■ Your instructions
From the line containing "pink tree [384,101,438,181]" through the last line of the records, print every line exactly and nothing more.

(Records drawn from a dataset)
[Start of section]

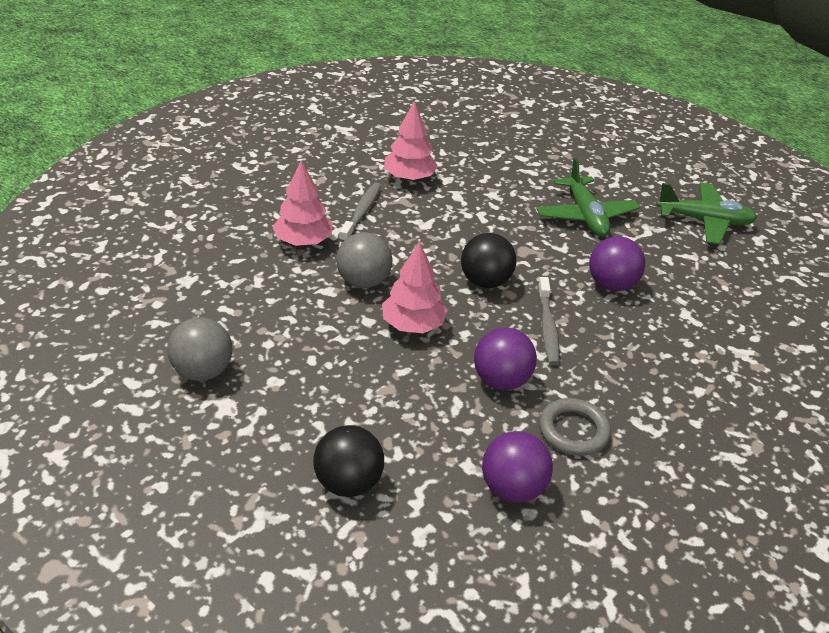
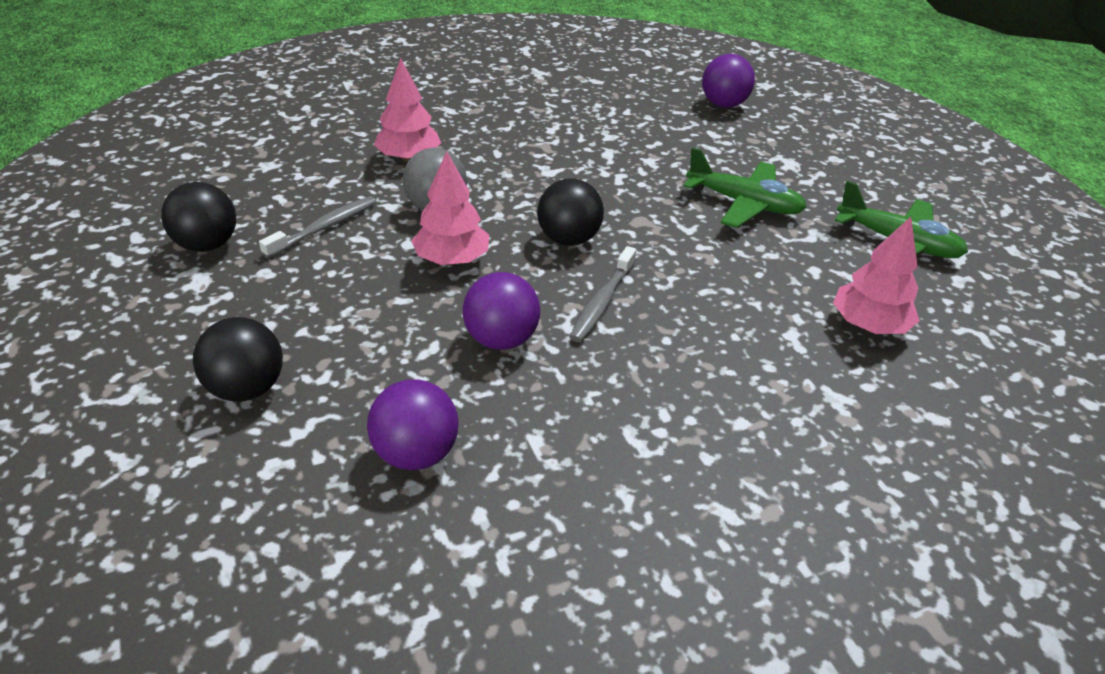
camera: 25 degrees right, 0 degrees up
grey ball [167,318,233,381] -> black ball [161,182,236,252]
grey toothbrush [339,183,381,242] -> grey toothbrush moved to [259,196,377,258]
pink tree [384,101,438,181] -> pink tree moved to [833,217,919,334]
green plane [536,158,640,237] -> green plane turned 75 degrees counterclockwise [684,147,807,228]
grey ring [539,398,611,456] -> none
purple ball [589,236,645,291] -> purple ball moved to [702,54,755,108]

[End of section]

■ Task response
pink tree [384,101,438,181] -> pink tree moved to [833,217,919,334]
green plane [536,158,640,237] -> green plane turned 75 degrees counterclockwise [684,147,807,228]
grey ring [539,398,611,456] -> none
purple ball [589,236,645,291] -> purple ball moved to [702,54,755,108]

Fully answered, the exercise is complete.